------ Task data ------

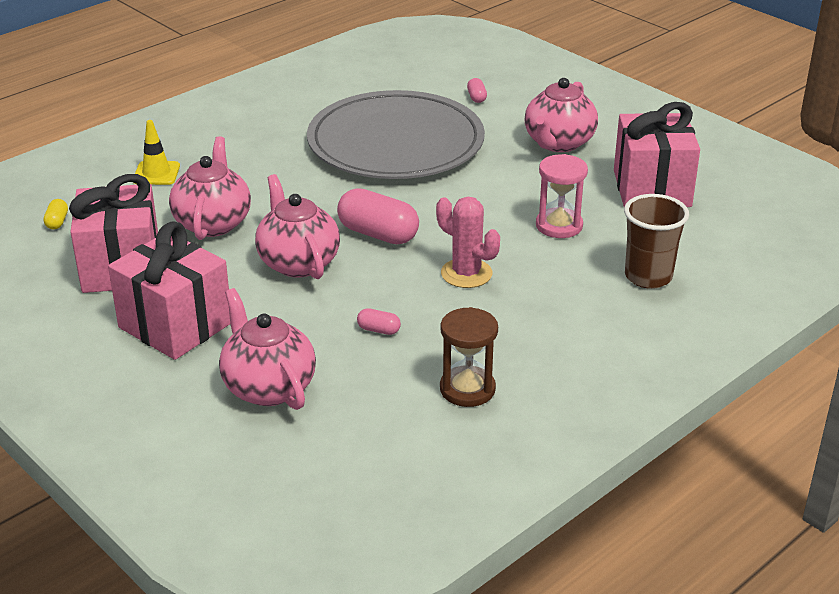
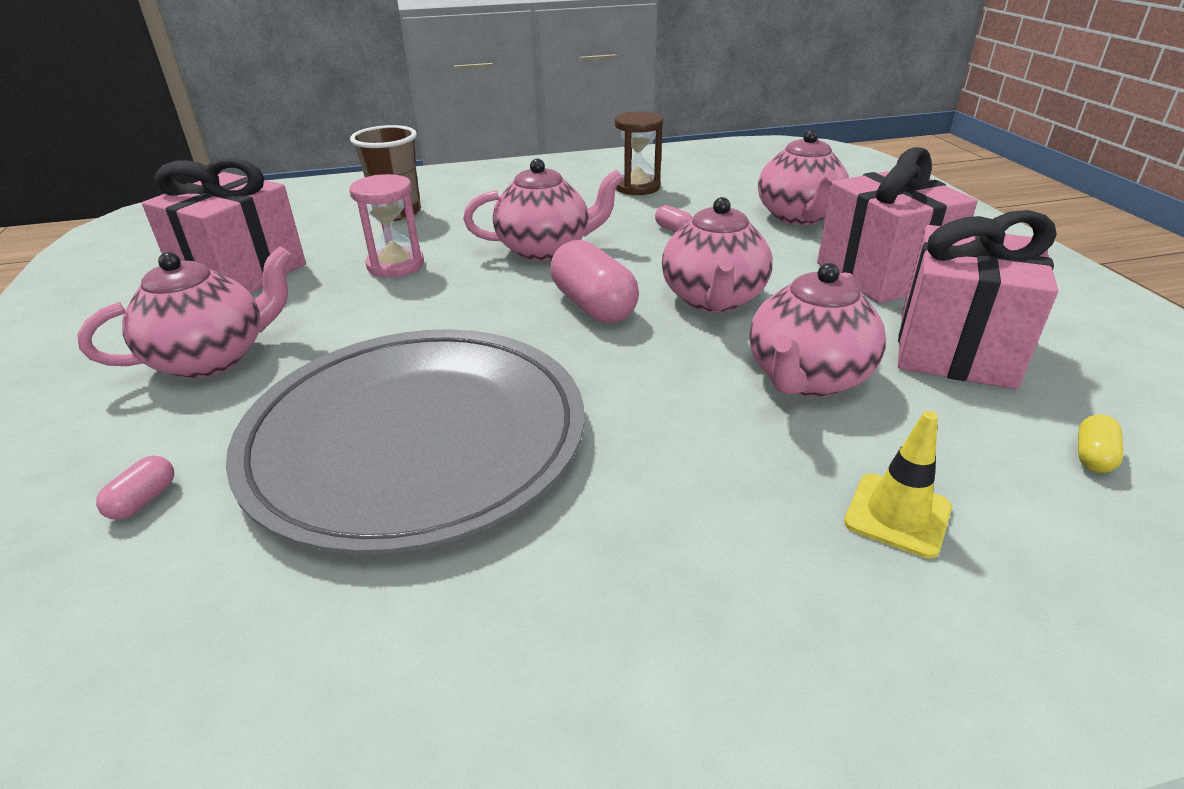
camera: 150 degrees left, 0 degrees up
(466, 273) = (545, 249): pink cactus -> pink teapot

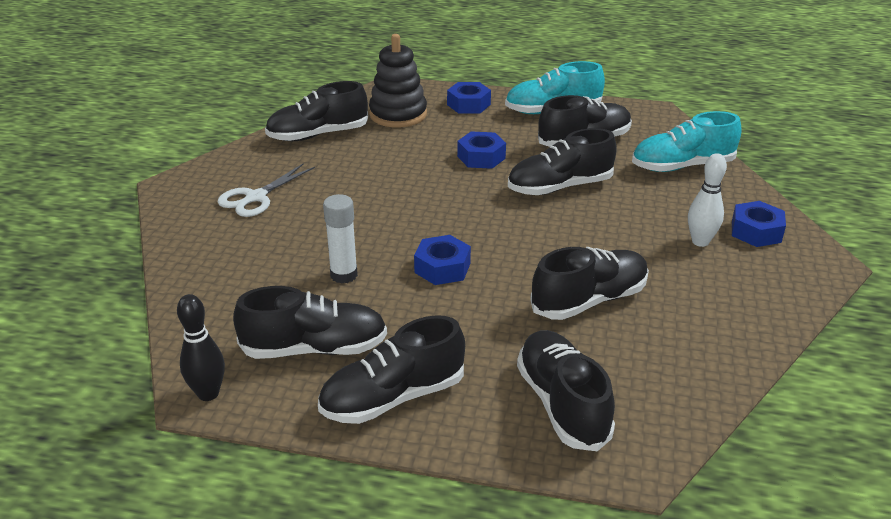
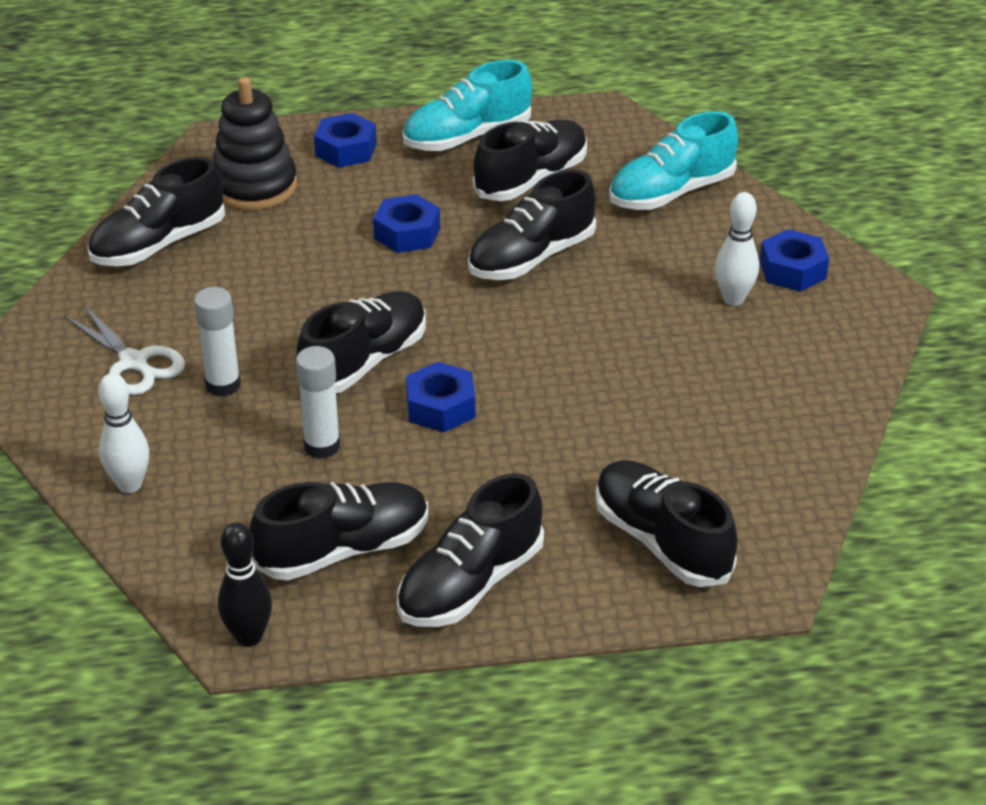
camera: 20 degrees left, 5 degrees up
(201, 270) = (129, 485): none -> white bowling pin
(256, 197) = (133, 362): white scissors -> white scissors turned 60 degrees counterclockwise
(303, 222) = (223, 385): none -> white glue stick
(589, 300) = (637, 408): black shoe -> black shoe (365, 361)

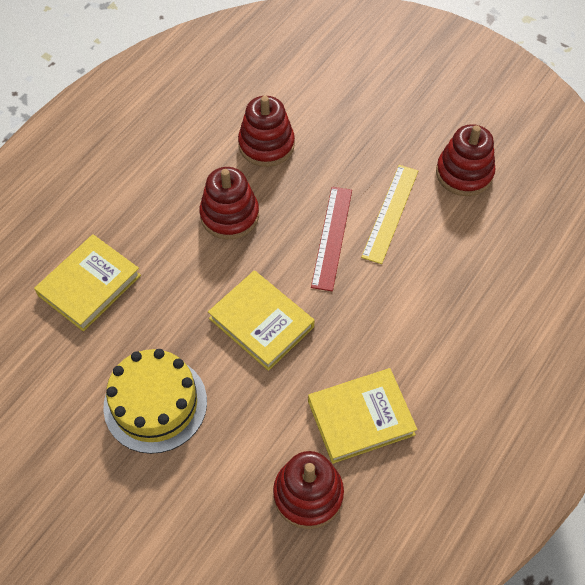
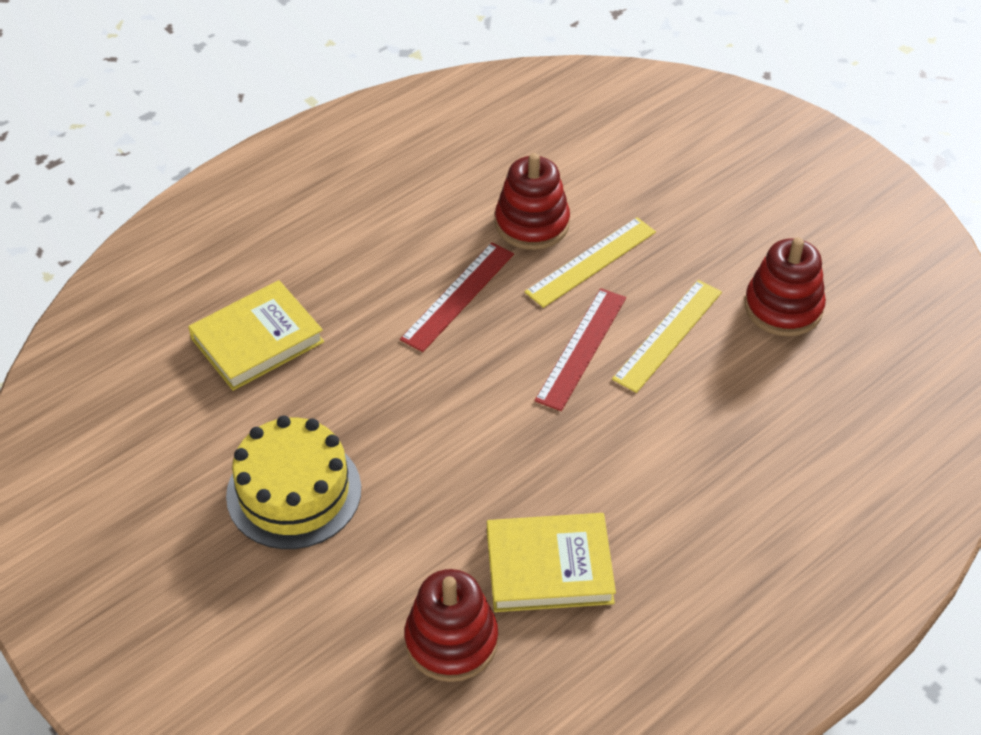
camera: 15 degrees right, 10 degrees down
(229, 215) = (458, 296): red stacking toy -> red ruler
(261, 323) = (457, 428): yellow book -> none
(318, 166) = (591, 262): none -> yellow ruler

------

• [What you are asked to do]: Copy each line in the entries above where the word "ruler" shows up.

• [Output of the task]:
(229, 215) = (458, 296): red stacking toy -> red ruler
(318, 166) = (591, 262): none -> yellow ruler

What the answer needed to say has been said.